--- RECORD EXTRACTS Enclosed Below ---

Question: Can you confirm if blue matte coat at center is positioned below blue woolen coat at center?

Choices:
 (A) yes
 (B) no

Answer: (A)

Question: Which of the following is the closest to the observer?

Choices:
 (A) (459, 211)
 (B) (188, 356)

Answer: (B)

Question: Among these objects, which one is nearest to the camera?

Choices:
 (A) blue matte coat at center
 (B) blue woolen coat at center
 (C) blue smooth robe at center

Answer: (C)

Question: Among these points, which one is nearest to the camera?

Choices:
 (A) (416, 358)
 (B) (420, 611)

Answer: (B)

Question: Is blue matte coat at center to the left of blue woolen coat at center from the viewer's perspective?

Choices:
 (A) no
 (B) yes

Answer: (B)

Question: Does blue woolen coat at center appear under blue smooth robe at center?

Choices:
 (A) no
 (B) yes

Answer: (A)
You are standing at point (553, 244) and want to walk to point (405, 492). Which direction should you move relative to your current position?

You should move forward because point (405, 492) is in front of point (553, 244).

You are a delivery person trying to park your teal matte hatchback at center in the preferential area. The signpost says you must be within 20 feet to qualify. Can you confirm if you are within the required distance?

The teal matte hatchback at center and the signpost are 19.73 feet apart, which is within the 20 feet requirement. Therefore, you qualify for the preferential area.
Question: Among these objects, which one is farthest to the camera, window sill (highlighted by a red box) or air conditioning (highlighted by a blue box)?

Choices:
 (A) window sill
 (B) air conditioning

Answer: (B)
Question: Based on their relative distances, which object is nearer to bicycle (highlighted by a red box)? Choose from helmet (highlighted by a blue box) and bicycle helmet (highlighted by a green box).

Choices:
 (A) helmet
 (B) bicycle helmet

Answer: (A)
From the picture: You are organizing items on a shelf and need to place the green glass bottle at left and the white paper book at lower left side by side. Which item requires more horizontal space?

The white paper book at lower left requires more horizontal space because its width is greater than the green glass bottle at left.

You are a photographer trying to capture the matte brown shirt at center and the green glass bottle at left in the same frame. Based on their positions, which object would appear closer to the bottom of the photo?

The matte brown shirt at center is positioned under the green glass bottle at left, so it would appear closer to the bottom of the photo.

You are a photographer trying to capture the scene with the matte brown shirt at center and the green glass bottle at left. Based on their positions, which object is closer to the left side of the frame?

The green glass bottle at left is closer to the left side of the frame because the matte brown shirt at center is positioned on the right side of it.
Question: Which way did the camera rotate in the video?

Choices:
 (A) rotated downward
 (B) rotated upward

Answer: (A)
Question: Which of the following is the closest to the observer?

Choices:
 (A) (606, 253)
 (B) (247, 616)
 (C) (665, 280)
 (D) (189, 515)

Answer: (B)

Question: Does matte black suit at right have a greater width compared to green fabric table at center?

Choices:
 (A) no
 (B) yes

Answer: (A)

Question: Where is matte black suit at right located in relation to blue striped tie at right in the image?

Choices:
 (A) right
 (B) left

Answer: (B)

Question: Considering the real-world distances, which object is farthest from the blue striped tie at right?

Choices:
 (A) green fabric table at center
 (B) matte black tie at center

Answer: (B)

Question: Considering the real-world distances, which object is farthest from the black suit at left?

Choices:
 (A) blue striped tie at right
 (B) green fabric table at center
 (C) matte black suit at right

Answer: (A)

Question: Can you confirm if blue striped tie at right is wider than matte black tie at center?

--- End of Enclosed RECORD EXTRACTS ---

◆ TASK STATEMENT ◆
Please pull out the lines starting with the one that contains "Question: Where is" and going on through the last line of the rows above, reproducing them word for word.

◆ SOLUTION BELOW ◆
Question: Where is matte black suit at right located in relation to blue striped tie at right in the image?

Choices:
 (A) right
 (B) left

Answer: (B)

Question: Considering the real-world distances, which object is farthest from the blue striped tie at right?

Choices:
 (A) green fabric table at center
 (B) matte black tie at center

Answer: (B)

Question: Considering the real-world distances, which object is farthest from the black suit at left?

Choices:
 (A) blue striped tie at right
 (B) green fabric table at center
 (C) matte black suit at right

Answer: (A)

Question: Can you confirm if blue striped tie at right is wider than matte black tie at center?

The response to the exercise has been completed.